What this task involves:
Begin at the top of the records and copy each line exactly. The line containing "(680, 479) = (489, 147): white" is the last one to include.

Material provided:
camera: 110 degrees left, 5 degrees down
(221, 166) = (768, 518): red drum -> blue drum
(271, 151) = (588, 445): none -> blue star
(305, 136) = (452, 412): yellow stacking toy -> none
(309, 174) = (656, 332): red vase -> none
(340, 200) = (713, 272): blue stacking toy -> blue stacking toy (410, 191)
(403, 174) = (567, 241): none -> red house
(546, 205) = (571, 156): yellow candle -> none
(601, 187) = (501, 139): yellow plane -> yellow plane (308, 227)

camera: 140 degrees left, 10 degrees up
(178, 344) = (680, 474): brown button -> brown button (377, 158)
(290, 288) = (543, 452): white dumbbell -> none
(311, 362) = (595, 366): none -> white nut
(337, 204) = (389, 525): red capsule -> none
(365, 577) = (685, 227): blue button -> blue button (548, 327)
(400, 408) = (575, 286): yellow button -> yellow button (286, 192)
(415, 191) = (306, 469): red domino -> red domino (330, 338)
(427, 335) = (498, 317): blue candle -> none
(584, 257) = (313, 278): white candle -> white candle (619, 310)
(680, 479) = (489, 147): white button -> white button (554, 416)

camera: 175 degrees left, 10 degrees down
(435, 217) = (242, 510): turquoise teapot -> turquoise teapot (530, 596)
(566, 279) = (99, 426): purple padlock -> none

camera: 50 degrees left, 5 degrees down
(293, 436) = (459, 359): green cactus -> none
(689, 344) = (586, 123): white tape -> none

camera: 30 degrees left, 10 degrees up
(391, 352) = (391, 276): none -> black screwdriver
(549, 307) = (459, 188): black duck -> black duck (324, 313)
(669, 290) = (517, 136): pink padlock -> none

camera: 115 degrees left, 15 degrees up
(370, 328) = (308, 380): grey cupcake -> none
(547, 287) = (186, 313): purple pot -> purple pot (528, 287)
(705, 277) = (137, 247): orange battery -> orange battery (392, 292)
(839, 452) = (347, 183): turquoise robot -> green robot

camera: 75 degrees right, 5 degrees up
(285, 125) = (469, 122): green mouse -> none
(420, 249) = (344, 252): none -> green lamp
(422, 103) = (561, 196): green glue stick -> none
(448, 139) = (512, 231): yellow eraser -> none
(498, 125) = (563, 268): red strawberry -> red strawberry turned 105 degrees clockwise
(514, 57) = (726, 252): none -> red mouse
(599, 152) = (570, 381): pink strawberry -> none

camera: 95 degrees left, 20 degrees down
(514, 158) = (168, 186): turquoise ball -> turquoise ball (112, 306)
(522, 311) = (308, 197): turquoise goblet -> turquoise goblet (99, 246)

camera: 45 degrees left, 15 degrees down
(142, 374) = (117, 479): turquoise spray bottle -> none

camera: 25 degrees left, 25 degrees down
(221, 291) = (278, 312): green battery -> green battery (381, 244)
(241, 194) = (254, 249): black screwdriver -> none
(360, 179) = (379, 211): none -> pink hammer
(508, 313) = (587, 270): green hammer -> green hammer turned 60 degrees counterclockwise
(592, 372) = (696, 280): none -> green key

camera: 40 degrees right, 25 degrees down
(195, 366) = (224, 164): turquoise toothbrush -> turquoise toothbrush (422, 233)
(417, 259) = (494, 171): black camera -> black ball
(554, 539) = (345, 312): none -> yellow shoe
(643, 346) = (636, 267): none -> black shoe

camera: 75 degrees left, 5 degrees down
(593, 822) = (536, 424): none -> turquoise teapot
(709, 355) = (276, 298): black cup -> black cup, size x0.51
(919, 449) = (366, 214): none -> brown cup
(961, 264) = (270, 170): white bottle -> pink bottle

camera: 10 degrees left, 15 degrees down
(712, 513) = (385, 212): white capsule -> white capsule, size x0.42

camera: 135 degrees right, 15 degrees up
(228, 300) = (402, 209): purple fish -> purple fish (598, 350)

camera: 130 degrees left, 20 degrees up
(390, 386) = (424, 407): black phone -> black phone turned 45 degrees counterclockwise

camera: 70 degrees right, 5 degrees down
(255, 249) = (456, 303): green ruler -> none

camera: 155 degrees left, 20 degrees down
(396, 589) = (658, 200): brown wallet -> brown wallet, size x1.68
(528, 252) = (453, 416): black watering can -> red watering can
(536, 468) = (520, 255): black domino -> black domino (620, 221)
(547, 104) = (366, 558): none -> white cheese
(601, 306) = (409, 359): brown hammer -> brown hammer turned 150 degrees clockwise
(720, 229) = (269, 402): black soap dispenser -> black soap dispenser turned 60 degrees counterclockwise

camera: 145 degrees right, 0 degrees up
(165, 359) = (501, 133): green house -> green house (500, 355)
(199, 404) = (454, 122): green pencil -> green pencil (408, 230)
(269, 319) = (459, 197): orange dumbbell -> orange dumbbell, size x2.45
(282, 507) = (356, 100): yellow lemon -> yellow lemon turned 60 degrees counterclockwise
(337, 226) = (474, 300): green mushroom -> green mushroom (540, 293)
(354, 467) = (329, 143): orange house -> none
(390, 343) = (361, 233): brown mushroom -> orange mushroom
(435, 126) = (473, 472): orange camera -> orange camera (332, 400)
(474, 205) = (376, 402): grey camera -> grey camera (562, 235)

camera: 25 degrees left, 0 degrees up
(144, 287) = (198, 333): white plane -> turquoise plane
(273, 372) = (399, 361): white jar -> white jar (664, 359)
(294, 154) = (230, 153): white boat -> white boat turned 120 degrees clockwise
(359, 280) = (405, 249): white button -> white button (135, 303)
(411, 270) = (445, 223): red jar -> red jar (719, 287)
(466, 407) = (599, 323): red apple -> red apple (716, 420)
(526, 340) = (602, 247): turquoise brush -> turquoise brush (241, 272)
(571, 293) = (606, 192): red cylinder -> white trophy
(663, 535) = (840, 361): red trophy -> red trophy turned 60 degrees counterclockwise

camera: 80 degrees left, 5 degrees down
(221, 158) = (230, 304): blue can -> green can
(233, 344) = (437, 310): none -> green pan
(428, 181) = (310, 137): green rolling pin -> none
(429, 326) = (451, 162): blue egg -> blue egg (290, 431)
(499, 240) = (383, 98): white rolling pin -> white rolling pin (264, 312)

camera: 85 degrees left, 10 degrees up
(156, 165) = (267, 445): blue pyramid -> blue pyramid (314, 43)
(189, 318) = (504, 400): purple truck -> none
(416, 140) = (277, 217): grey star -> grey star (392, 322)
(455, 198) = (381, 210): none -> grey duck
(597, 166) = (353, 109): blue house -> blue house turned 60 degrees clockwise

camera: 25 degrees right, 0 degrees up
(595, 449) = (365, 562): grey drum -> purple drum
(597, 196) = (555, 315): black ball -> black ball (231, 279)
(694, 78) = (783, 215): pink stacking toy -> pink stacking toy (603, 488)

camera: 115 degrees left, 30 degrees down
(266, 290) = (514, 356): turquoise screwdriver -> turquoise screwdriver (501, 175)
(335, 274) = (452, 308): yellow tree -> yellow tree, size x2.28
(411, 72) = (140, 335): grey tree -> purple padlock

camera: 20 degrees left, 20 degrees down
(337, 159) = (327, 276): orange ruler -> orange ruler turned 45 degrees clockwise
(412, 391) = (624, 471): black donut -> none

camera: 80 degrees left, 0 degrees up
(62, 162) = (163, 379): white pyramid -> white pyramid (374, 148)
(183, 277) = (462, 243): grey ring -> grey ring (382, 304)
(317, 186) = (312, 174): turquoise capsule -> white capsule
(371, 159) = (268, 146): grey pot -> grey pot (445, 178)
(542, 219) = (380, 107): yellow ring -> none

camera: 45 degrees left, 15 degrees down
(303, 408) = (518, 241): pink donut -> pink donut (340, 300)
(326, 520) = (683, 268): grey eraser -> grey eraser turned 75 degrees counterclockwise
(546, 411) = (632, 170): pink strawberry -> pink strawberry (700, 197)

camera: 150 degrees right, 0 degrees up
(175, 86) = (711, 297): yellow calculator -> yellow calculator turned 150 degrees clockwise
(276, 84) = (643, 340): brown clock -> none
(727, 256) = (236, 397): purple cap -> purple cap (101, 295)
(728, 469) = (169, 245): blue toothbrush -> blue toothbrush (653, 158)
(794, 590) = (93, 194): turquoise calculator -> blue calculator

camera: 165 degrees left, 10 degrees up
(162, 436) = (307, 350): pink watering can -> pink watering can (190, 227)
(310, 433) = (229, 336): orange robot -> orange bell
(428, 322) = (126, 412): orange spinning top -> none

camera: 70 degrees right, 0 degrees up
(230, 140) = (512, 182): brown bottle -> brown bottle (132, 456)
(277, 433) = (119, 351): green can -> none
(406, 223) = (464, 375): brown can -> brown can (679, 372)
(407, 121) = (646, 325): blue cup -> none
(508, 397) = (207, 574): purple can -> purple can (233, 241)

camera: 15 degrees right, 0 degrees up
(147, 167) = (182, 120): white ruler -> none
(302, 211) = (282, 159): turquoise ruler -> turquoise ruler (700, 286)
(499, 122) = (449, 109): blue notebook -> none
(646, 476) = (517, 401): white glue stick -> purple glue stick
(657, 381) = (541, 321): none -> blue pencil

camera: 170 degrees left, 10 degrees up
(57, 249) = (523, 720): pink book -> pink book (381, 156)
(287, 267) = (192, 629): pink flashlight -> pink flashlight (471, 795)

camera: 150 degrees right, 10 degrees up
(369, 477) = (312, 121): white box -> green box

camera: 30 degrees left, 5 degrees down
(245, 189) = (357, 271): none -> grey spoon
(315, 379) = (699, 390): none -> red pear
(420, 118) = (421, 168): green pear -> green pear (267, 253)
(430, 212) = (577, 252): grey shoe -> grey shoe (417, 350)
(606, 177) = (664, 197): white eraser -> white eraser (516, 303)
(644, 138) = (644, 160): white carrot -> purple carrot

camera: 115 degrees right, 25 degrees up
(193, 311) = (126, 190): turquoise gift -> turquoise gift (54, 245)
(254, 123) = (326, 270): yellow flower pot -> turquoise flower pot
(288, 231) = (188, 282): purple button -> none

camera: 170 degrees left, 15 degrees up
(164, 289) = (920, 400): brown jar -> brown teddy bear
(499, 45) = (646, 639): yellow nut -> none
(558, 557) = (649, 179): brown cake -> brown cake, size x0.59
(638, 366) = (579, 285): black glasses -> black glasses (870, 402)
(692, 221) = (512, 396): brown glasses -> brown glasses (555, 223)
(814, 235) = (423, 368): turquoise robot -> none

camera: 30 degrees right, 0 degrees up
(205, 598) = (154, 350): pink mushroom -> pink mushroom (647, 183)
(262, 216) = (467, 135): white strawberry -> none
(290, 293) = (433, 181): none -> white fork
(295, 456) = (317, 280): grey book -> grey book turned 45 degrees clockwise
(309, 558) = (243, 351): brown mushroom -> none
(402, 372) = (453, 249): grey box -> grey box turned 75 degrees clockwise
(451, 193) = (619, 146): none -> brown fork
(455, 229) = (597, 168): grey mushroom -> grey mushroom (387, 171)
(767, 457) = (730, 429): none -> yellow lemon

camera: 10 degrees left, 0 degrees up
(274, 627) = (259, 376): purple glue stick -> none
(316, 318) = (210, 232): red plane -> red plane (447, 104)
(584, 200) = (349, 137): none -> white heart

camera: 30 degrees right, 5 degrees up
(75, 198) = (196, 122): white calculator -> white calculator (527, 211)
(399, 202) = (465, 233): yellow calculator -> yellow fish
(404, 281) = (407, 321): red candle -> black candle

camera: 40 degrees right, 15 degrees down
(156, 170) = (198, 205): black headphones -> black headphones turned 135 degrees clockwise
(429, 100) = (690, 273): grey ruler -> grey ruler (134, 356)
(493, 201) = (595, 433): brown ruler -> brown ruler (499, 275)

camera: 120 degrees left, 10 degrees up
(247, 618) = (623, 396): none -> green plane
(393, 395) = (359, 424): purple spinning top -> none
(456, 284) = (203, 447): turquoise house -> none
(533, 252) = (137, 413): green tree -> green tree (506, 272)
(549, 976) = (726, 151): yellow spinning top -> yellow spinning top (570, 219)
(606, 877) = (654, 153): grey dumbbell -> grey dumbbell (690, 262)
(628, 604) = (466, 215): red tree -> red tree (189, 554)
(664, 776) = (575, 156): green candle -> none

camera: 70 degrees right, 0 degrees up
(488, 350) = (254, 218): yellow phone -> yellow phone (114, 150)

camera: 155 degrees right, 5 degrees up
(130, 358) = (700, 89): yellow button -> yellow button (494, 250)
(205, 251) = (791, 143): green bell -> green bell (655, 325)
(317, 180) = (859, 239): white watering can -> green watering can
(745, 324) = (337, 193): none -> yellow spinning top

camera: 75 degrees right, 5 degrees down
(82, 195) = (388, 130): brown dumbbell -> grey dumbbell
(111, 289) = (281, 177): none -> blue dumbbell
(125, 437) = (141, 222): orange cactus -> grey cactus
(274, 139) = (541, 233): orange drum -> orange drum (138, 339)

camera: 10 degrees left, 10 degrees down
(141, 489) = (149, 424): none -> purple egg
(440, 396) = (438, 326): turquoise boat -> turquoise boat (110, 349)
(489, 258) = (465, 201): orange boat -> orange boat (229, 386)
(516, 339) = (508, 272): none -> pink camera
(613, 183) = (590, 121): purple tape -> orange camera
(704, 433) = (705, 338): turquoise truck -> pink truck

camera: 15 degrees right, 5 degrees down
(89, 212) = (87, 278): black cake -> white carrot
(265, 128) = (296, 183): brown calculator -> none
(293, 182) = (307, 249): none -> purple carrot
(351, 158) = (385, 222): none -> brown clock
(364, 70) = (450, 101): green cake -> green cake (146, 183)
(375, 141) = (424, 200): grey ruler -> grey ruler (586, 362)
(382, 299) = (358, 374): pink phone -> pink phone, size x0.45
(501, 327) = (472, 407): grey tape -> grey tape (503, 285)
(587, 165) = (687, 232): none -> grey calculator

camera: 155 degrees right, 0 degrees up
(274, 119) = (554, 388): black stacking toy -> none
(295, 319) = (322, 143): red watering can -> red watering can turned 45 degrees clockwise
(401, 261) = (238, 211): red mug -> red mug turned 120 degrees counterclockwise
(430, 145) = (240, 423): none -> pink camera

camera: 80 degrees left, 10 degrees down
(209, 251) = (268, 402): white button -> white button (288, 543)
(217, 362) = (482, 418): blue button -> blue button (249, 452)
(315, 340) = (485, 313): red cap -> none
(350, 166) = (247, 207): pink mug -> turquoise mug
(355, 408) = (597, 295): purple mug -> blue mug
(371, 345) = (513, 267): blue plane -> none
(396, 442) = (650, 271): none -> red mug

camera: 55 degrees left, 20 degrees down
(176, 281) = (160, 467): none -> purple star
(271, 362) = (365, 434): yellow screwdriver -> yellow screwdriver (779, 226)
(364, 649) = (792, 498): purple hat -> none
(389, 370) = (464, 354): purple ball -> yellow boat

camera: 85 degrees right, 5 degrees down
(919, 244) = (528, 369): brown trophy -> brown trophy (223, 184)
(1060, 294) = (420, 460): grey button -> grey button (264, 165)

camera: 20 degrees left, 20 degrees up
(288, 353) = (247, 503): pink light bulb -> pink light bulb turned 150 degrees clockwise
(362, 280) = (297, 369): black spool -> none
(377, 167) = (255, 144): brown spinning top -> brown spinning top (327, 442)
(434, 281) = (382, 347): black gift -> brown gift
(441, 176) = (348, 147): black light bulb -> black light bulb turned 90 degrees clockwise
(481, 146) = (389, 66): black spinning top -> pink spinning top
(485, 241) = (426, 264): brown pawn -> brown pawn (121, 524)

Task result:
camera: 110 degrees left, 5 degrees down
(221, 166) = (768, 518): red drum -> blue drum
(271, 151) = (588, 445): none -> blue star
(305, 136) = (452, 412): yellow stacking toy -> none
(309, 174) = (656, 332): red vase -> none
(340, 200) = (713, 272): blue stacking toy -> blue stacking toy (410, 191)
(403, 174) = (567, 241): none -> red house
(546, 205) = (571, 156): yellow candle -> none
(601, 187) = (501, 139): yellow plane -> yellow plane (308, 227)

camera: 140 degrees left, 10 degrees up
(178, 344) = (680, 474): brown button -> brown button (377, 158)
(290, 288) = (543, 452): white dumbbell -> none
(311, 362) = (595, 366): none -> white nut
(337, 204) = (389, 525): red capsule -> none
(365, 577) = (685, 227): blue button -> blue button (548, 327)
(400, 408) = (575, 286): yellow button -> yellow button (286, 192)
(415, 191) = (306, 469): red domino -> red domino (330, 338)
(427, 335) = (498, 317): blue candle -> none
(584, 257) = (313, 278): white candle -> white candle (619, 310)
(680, 479) = (489, 147): white button -> white button (554, 416)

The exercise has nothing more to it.